== Brief ==
As soon as the line containing "blue bowl: 1 -> 5" appears in the material below, start returning lines exactly, and end with the line containing "white strawberry: 4 -> 3".

== Records for the task ==
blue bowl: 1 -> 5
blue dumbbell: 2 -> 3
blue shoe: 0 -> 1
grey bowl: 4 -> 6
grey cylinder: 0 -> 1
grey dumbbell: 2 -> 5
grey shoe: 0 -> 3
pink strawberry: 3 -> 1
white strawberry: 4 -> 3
--
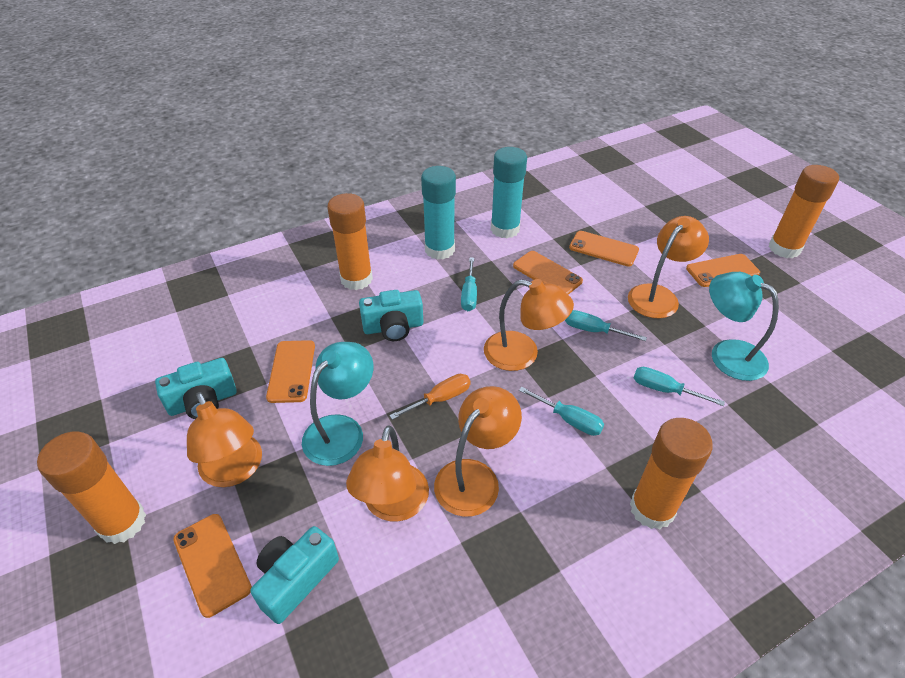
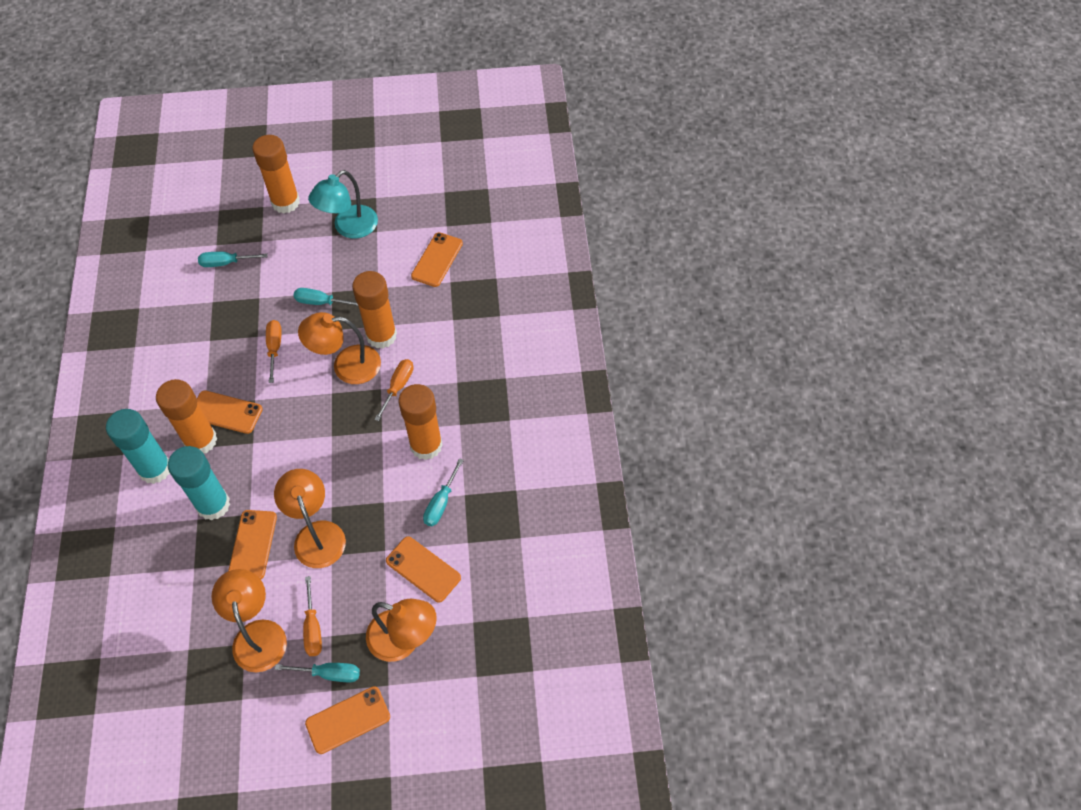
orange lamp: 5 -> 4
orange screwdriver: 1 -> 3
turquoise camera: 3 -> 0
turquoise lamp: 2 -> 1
* * *
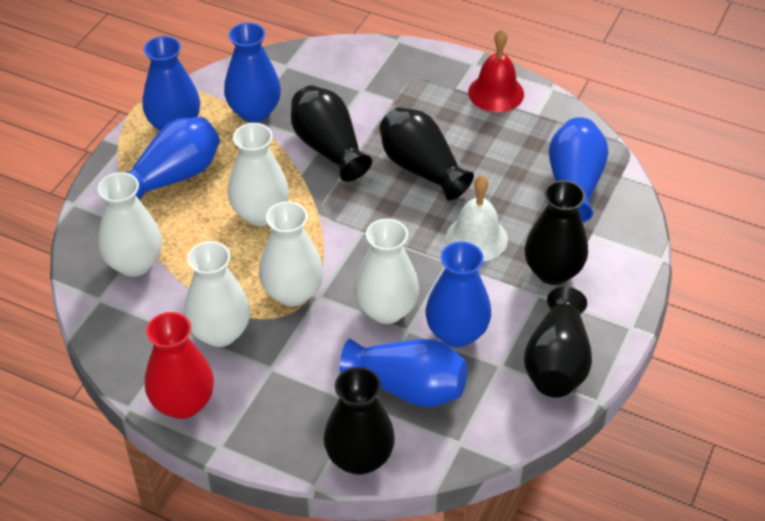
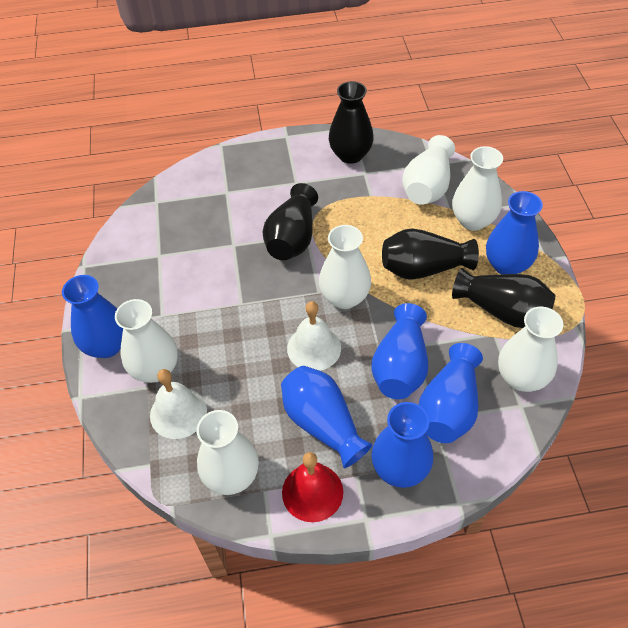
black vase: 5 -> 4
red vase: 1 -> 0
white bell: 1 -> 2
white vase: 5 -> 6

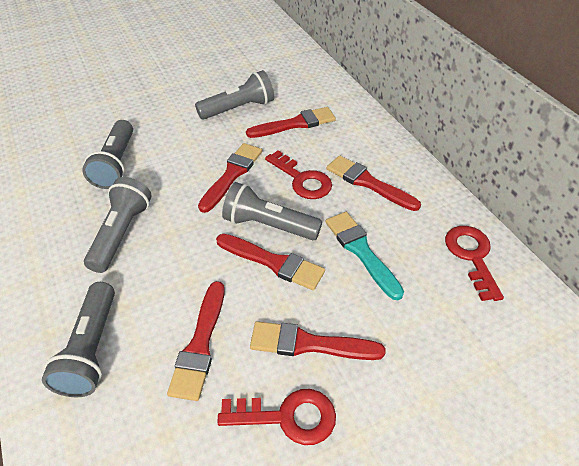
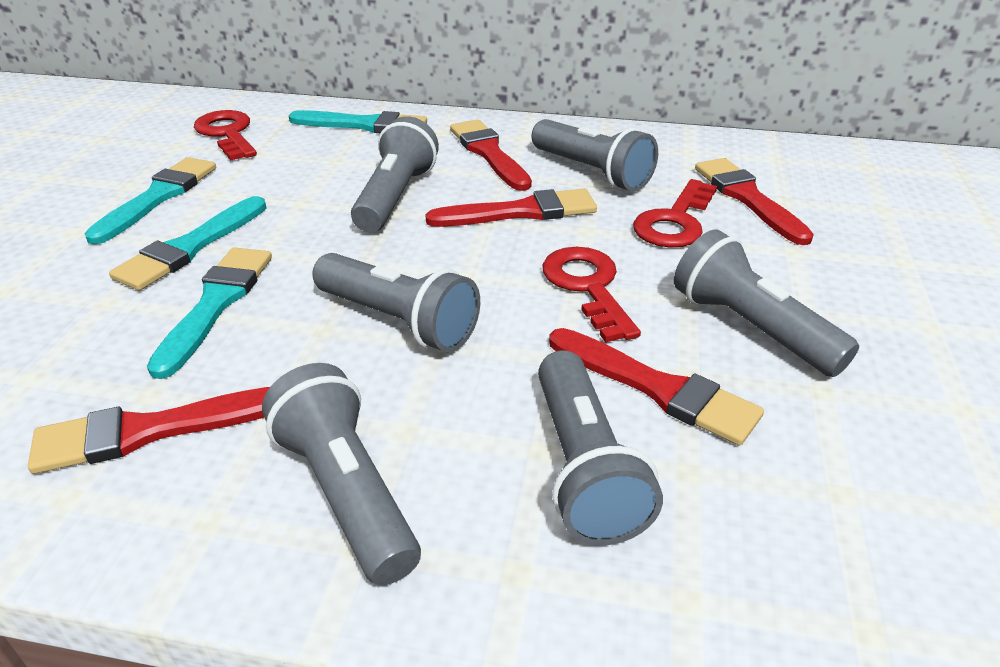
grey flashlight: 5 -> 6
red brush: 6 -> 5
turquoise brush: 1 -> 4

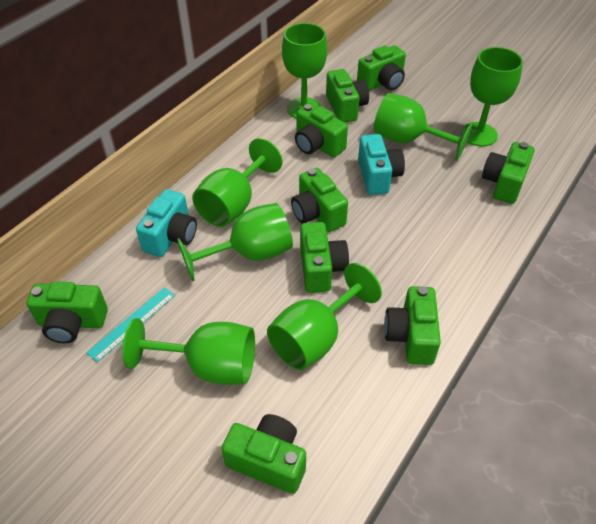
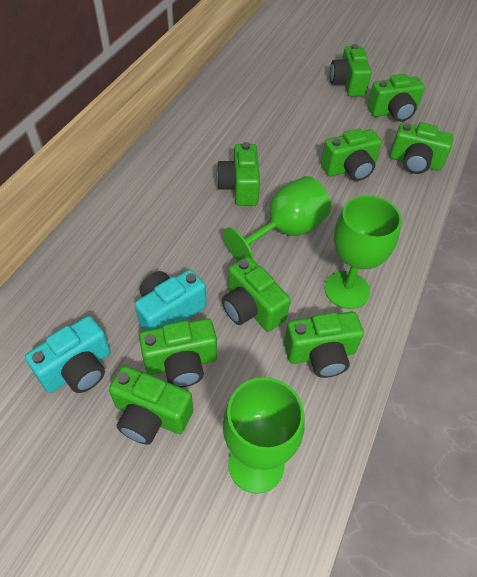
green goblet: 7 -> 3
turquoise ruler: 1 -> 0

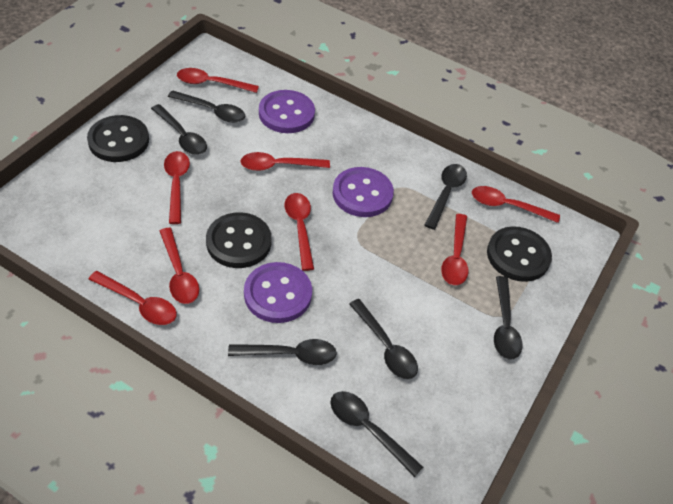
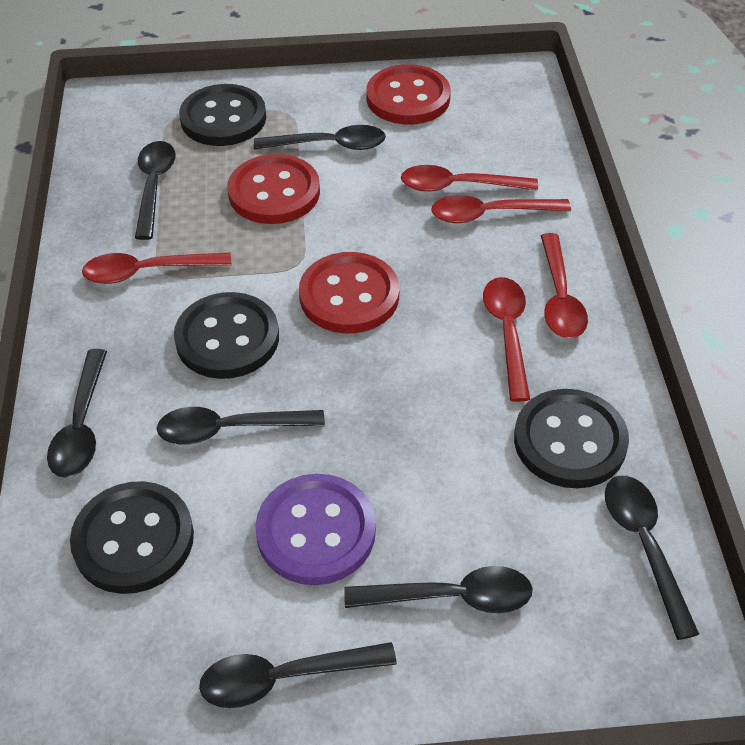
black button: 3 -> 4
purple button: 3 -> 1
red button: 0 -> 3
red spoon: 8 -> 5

== Completed task ==
blue bowl: 1 -> 5
blue dumbbell: 2 -> 3
blue shoe: 0 -> 1
grey bowl: 4 -> 6
grey cylinder: 0 -> 1
grey dumbbell: 2 -> 5
grey shoe: 0 -> 3
pink strawberry: 3 -> 1
white strawberry: 4 -> 3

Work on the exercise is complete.